### Scene edit records
▬▬▬▬▬▬

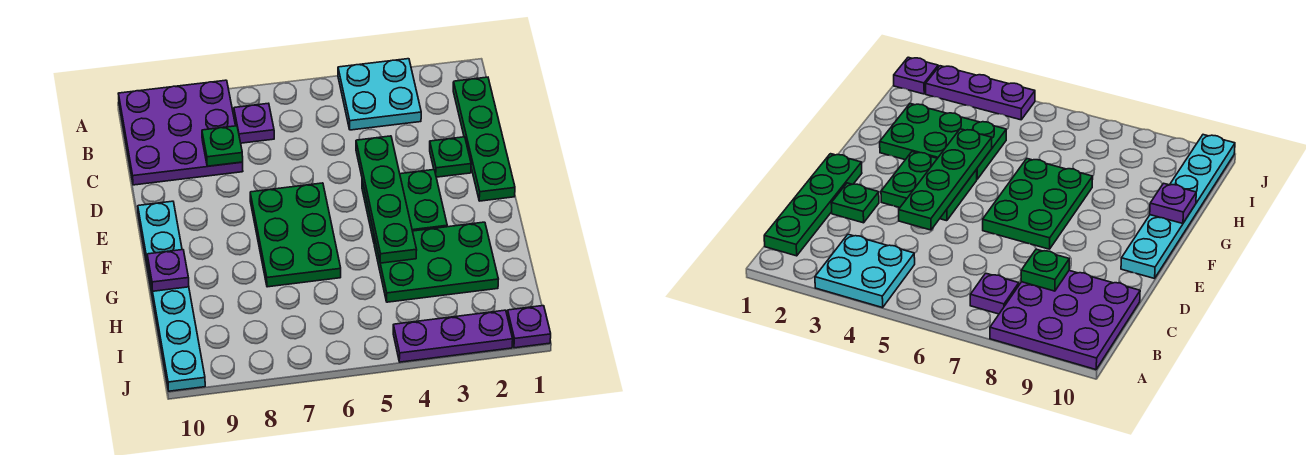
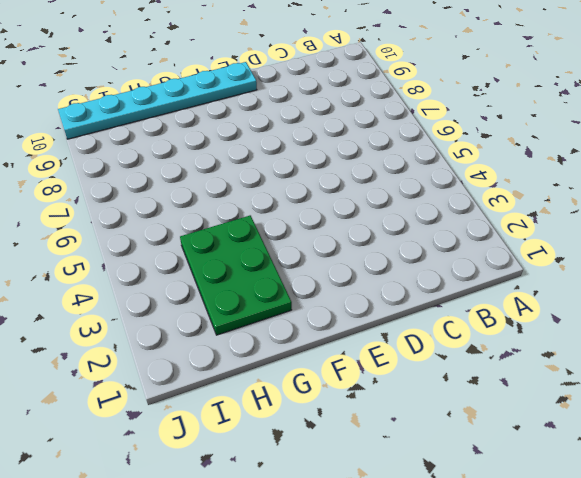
none -> cyan plate A3:B4 level 1
none -> purple plate A8:C10 level 1
none -> green plate B1:E1 level 1

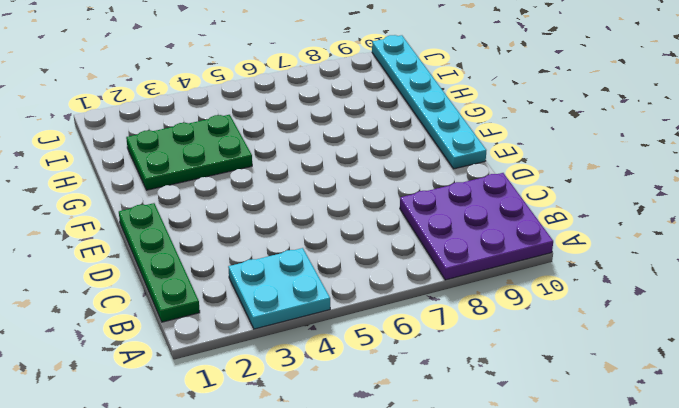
none -> purple plate B7 level 1
none -> green plate D2 level 1
none -> green plate E3:F4 level 1

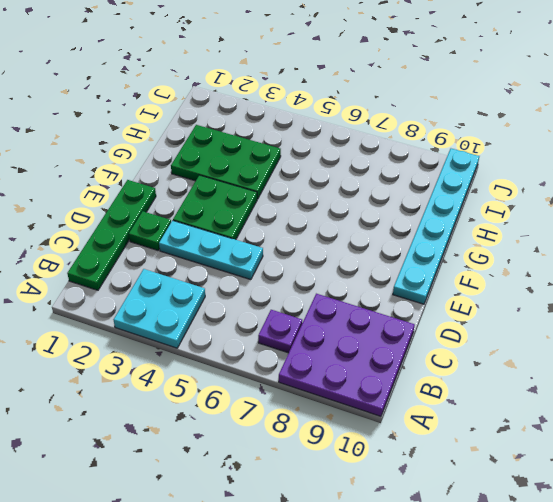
cyan plate D3:D5 level 1 -> none
none -> green plate E6:G7 level 1
none -> purple plate J1 level 1
none -> purple plate J2:J4 level 1

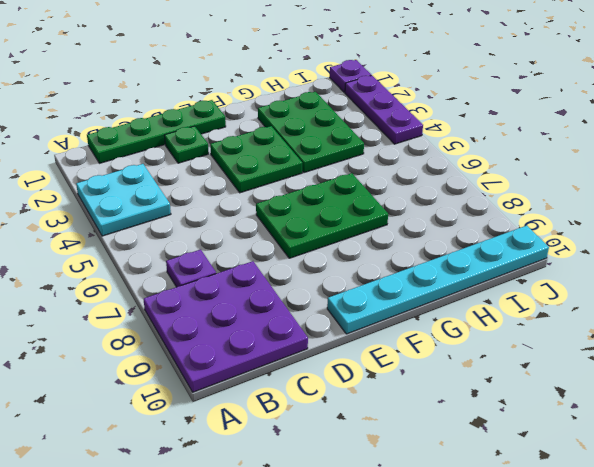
none -> green plate C8 level 2
none -> green plate D4:G4 level 2
none -> purple plate G10 level 2

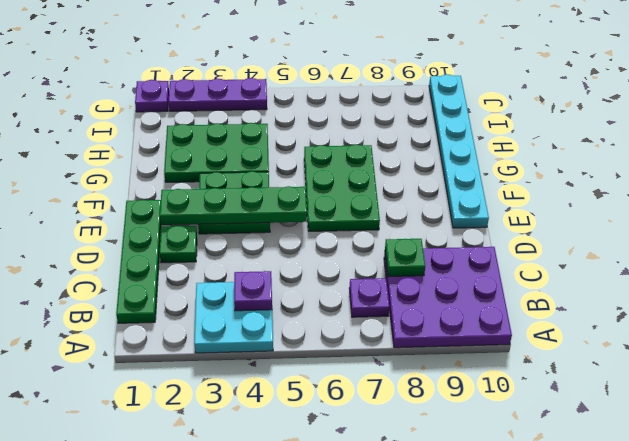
purple plate B4 level 2 -> purple plate G10 level 2
green plate E2:E5 level 2 -> green plate D4:G4 level 2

▬▬▬▬▬▬

### WORK INSTRUCTIONS
Show every line from the entries that includes the word "cyan".

### EXERCISE RESULT
none -> cyan plate A3:B4 level 1
cyan plate D3:D5 level 1 -> none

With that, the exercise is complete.